Stored entries
---*---

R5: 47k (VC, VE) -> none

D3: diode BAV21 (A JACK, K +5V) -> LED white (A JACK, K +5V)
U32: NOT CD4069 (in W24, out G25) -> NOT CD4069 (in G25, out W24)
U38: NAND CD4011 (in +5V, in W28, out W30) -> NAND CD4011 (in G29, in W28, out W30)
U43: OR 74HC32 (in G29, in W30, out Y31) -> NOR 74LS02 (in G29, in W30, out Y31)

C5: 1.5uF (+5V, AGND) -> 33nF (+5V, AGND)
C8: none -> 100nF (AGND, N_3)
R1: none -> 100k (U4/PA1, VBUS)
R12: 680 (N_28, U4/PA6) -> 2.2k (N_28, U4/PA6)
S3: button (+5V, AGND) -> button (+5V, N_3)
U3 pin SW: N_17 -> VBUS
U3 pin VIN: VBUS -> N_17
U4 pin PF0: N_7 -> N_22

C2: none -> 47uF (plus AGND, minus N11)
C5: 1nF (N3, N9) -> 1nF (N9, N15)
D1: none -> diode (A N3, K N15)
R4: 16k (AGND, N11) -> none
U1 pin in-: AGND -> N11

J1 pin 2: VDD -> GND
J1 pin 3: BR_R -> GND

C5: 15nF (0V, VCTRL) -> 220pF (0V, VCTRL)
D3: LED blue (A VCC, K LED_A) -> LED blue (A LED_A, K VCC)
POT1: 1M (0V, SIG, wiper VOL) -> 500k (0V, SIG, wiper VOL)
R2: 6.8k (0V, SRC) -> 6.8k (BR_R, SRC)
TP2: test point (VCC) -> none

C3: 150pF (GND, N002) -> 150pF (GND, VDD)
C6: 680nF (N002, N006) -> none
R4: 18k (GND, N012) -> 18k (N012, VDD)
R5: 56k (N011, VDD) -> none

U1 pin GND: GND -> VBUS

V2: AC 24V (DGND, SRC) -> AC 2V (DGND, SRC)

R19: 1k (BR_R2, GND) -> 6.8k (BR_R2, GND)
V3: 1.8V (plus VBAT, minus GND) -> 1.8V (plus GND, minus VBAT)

---*---

Write out every line of the entries that holds the word "minus".

EXERCISE RESPONSE =>
C2: none -> 47uF (plus AGND, minus N11)
V3: 1.8V (plus VBAT, minus GND) -> 1.8V (plus GND, minus VBAT)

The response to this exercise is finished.